Spatial object tracking data
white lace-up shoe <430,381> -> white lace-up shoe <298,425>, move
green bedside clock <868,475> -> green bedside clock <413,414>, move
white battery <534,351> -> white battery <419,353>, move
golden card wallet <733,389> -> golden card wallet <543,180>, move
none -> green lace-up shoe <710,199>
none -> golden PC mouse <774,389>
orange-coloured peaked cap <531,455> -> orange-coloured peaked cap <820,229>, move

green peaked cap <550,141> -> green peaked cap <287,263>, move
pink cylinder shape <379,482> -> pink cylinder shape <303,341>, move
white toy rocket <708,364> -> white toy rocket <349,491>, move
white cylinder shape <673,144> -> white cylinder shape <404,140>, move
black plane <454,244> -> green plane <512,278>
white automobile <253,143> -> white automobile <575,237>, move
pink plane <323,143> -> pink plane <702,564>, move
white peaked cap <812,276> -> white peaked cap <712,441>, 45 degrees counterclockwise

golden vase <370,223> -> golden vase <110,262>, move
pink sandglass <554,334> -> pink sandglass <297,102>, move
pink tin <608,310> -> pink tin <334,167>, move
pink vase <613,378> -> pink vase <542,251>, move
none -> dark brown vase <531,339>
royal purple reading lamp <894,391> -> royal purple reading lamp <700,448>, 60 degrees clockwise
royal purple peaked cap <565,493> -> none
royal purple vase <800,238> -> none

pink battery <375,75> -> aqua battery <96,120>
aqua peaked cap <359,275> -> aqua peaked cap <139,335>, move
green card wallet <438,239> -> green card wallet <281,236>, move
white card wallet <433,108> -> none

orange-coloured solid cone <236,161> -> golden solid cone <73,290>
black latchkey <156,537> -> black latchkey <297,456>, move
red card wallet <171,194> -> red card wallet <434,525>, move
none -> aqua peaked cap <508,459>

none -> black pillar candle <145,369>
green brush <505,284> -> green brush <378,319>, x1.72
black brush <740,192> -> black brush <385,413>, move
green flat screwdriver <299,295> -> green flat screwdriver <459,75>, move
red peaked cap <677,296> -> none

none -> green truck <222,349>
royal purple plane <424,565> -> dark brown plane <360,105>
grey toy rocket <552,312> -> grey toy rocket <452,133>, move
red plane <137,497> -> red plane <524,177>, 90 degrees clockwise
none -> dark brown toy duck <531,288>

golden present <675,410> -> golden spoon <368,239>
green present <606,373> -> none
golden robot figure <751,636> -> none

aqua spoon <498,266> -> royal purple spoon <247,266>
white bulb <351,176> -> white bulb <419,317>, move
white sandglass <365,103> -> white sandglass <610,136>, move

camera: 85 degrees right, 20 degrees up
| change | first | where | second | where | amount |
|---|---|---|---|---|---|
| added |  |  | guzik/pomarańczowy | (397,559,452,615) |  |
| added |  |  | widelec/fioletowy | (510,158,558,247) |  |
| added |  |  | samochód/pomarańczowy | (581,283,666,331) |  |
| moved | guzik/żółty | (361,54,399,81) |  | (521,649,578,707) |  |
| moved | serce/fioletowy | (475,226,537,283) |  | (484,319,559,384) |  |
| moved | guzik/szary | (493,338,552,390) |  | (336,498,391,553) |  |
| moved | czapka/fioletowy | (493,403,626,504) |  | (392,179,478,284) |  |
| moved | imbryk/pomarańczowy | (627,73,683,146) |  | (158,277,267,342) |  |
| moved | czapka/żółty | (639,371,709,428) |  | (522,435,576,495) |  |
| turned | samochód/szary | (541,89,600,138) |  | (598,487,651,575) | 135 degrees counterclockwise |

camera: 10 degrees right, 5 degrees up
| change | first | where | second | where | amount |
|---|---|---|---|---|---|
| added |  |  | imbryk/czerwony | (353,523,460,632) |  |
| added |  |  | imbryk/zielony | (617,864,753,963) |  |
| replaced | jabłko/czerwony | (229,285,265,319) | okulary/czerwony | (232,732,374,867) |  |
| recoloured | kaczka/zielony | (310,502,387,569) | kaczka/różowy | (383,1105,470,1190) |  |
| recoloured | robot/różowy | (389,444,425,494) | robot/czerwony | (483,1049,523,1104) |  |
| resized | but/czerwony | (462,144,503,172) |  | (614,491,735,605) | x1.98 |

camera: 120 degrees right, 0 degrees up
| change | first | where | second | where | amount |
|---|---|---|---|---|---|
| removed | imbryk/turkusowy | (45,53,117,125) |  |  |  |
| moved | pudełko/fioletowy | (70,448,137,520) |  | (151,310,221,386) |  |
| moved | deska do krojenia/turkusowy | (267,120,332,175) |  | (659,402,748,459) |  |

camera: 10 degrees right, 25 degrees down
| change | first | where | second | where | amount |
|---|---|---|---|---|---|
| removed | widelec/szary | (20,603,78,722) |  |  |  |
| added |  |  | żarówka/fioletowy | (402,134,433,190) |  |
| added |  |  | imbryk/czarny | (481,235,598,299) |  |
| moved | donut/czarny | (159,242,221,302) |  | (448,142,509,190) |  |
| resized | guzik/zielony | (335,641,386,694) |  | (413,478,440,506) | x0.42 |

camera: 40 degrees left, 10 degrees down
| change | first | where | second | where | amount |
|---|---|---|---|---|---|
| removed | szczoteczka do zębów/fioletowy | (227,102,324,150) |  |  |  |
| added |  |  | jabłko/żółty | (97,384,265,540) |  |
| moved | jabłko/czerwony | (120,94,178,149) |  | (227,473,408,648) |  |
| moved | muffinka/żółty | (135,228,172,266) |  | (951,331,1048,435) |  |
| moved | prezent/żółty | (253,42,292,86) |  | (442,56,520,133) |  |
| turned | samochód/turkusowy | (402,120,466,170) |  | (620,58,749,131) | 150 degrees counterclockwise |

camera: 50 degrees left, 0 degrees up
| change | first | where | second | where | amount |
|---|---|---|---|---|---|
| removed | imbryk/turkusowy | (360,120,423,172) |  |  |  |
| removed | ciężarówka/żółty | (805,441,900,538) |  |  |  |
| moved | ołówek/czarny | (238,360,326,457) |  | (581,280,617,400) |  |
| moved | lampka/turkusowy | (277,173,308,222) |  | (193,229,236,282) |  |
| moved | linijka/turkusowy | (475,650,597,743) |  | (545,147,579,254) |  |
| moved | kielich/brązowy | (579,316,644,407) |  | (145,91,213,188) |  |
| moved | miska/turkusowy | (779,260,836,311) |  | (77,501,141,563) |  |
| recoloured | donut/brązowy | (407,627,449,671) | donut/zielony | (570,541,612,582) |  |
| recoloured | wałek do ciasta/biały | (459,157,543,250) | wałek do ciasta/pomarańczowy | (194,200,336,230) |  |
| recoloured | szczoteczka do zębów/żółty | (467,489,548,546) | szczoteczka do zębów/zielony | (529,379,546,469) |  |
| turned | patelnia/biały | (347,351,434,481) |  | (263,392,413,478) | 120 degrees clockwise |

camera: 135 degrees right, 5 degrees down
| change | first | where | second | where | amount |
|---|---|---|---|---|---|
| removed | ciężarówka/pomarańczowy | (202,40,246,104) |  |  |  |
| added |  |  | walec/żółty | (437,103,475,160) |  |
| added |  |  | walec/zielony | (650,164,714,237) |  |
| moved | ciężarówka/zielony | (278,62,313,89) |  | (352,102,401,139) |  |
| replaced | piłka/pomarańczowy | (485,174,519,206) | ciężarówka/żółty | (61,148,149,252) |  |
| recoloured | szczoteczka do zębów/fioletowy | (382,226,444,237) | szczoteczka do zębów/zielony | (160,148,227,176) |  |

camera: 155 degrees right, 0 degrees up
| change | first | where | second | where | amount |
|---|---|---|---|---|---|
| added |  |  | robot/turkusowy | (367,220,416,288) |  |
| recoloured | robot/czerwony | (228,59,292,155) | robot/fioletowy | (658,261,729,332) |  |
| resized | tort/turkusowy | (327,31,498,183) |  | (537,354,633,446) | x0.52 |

> [Problem to solve] Word for word, restate all of the entries.

> [Task answer]
white lace-up shoe <430,381> -> white lace-up shoe <298,425>, move
green bedside clock <868,475> -> green bedside clock <413,414>, move
white battery <534,351> -> white battery <419,353>, move
golden card wallet <733,389> -> golden card wallet <543,180>, move
none -> green lace-up shoe <710,199>
none -> golden PC mouse <774,389>
orange-coloured peaked cap <531,455> -> orange-coloured peaked cap <820,229>, move

green peaked cap <550,141> -> green peaked cap <287,263>, move
pink cylinder shape <379,482> -> pink cylinder shape <303,341>, move
white toy rocket <708,364> -> white toy rocket <349,491>, move
white cylinder shape <673,144> -> white cylinder shape <404,140>, move
black plane <454,244> -> green plane <512,278>
white automobile <253,143> -> white automobile <575,237>, move
pink plane <323,143> -> pink plane <702,564>, move
white peaked cap <812,276> -> white peaked cap <712,441>, 45 degrees counterclockwise

golden vase <370,223> -> golden vase <110,262>, move
pink sandglass <554,334> -> pink sandglass <297,102>, move
pink tin <608,310> -> pink tin <334,167>, move
pink vase <613,378> -> pink vase <542,251>, move
none -> dark brown vase <531,339>
royal purple reading lamp <894,391> -> royal purple reading lamp <700,448>, 60 degrees clockwise
royal purple peaked cap <565,493> -> none
royal purple vase <800,238> -> none

pink battery <375,75> -> aqua battery <96,120>
aqua peaked cap <359,275> -> aqua peaked cap <139,335>, move
green card wallet <438,239> -> green card wallet <281,236>, move
white card wallet <433,108> -> none

orange-coloured solid cone <236,161> -> golden solid cone <73,290>
black latchkey <156,537> -> black latchkey <297,456>, move
red card wallet <171,194> -> red card wallet <434,525>, move
none -> aqua peaked cap <508,459>

none -> black pillar candle <145,369>
green brush <505,284> -> green brush <378,319>, x1.72
black brush <740,192> -> black brush <385,413>, move
green flat screwdriver <299,295> -> green flat screwdriver <459,75>, move
red peaked cap <677,296> -> none

none -> green truck <222,349>
royal purple plane <424,565> -> dark brown plane <360,105>
grey toy rocket <552,312> -> grey toy rocket <452,133>, move
red plane <137,497> -> red plane <524,177>, 90 degrees clockwise
none -> dark brown toy duck <531,288>

golden present <675,410> -> golden spoon <368,239>
green present <606,373> -> none
golden robot figure <751,636> -> none

aqua spoon <498,266> -> royal purple spoon <247,266>
white bulb <351,176> -> white bulb <419,317>, move
white sandglass <365,103> -> white sandglass <610,136>, move

camera: 85 degrees right, 20 degrees up
| change | first | where | second | where | amount |
|---|---|---|---|---|---|
| added |  |  | guzik/pomarańczowy | (397,559,452,615) |  |
| added |  |  | widelec/fioletowy | (510,158,558,247) |  |
| added |  |  | samochód/pomarańczowy | (581,283,666,331) |  |
| moved | guzik/żółty | (361,54,399,81) |  | (521,649,578,707) |  |
| moved | serce/fioletowy | (475,226,537,283) |  | (484,319,559,384) |  |
| moved | guzik/szary | (493,338,552,390) |  | (336,498,391,553) |  |
| moved | czapka/fioletowy | (493,403,626,504) |  | (392,179,478,284) |  |
| moved | imbryk/pomarańczowy | (627,73,683,146) |  | (158,277,267,342) |  |
| moved | czapka/żółty | (639,371,709,428) |  | (522,435,576,495) |  |
| turned | samochód/szary | (541,89,600,138) |  | (598,487,651,575) | 135 degrees counterclockwise |

camera: 10 degrees right, 5 degrees up
| change | first | where | second | where | amount |
|---|---|---|---|---|---|
| added |  |  | imbryk/czerwony | (353,523,460,632) |  |
| added |  |  | imbryk/zielony | (617,864,753,963) |  |
| replaced | jabłko/czerwony | (229,285,265,319) | okulary/czerwony | (232,732,374,867) |  |
| recoloured | kaczka/zielony | (310,502,387,569) | kaczka/różowy | (383,1105,470,1190) |  |
| recoloured | robot/różowy | (389,444,425,494) | robot/czerwony | (483,1049,523,1104) |  |
| resized | but/czerwony | (462,144,503,172) |  | (614,491,735,605) | x1.98 |

camera: 120 degrees right, 0 degrees up
| change | first | where | second | where | amount |
|---|---|---|---|---|---|
| removed | imbryk/turkusowy | (45,53,117,125) |  |  |  |
| moved | pudełko/fioletowy | (70,448,137,520) |  | (151,310,221,386) |  |
| moved | deska do krojenia/turkusowy | (267,120,332,175) |  | (659,402,748,459) |  |

camera: 10 degrees right, 25 degrees down
| change | first | where | second | where | amount |
|---|---|---|---|---|---|
| removed | widelec/szary | (20,603,78,722) |  |  |  |
| added |  |  | żarówka/fioletowy | (402,134,433,190) |  |
| added |  |  | imbryk/czarny | (481,235,598,299) |  |
| moved | donut/czarny | (159,242,221,302) |  | (448,142,509,190) |  |
| resized | guzik/zielony | (335,641,386,694) |  | (413,478,440,506) | x0.42 |

camera: 40 degrees left, 10 degrees down
| change | first | where | second | where | amount |
|---|---|---|---|---|---|
| removed | szczoteczka do zębów/fioletowy | (227,102,324,150) |  |  |  |
| added |  |  | jabłko/żółty | (97,384,265,540) |  |
| moved | jabłko/czerwony | (120,94,178,149) |  | (227,473,408,648) |  |
| moved | muffinka/żółty | (135,228,172,266) |  | (951,331,1048,435) |  |
| moved | prezent/żółty | (253,42,292,86) |  | (442,56,520,133) |  |
| turned | samochód/turkusowy | (402,120,466,170) |  | (620,58,749,131) | 150 degrees counterclockwise |

camera: 50 degrees left, 0 degrees up
| change | first | where | second | where | amount |
|---|---|---|---|---|---|
| removed | imbryk/turkusowy | (360,120,423,172) |  |  |  |
| removed | ciężarówka/żółty | (805,441,900,538) |  |  |  |
| moved | ołówek/czarny | (238,360,326,457) |  | (581,280,617,400) |  |
| moved | lampka/turkusowy | (277,173,308,222) |  | (193,229,236,282) |  |
| moved | linijka/turkusowy | (475,650,597,743) |  | (545,147,579,254) |  |
| moved | kielich/brązowy | (579,316,644,407) |  | (145,91,213,188) |  |
| moved | miska/turkusowy | (779,260,836,311) |  | (77,501,141,563) |  |
| recoloured | donut/brązowy | (407,627,449,671) | donut/zielony | (570,541,612,582) |  |
| recoloured | wałek do ciasta/biały | (459,157,543,250) | wałek do ciasta/pomarańczowy | (194,200,336,230) |  |
| recoloured | szczoteczka do zębów/żółty | (467,489,548,546) | szczoteczka do zębów/zielony | (529,379,546,469) |  |
| turned | patelnia/biały | (347,351,434,481) |  | (263,392,413,478) | 120 degrees clockwise |

camera: 135 degrees right, 5 degrees down
| change | first | where | second | where | amount |
|---|---|---|---|---|---|
| removed | ciężarówka/pomarańczowy | (202,40,246,104) |  |  |  |
| added |  |  | walec/żółty | (437,103,475,160) |  |
| added |  |  | walec/zielony | (650,164,714,237) |  |
| moved | ciężarówka/zielony | (278,62,313,89) |  | (352,102,401,139) |  |
| replaced | piłka/pomarańczowy | (485,174,519,206) | ciężarówka/żółty | (61,148,149,252) |  |
| recoloured | szczoteczka do zębów/fioletowy | (382,226,444,237) | szczoteczka do zębów/zielony | (160,148,227,176) |  |

camera: 155 degrees right, 0 degrees up
| change | first | where | second | where | amount |
|---|---|---|---|---|---|
| added |  |  | robot/turkusowy | (367,220,416,288) |  |
| recoloured | robot/czerwony | (228,59,292,155) | robot/fioletowy | (658,261,729,332) |  |
| resized | tort/turkusowy | (327,31,498,183) |  | (537,354,633,446) | x0.52 |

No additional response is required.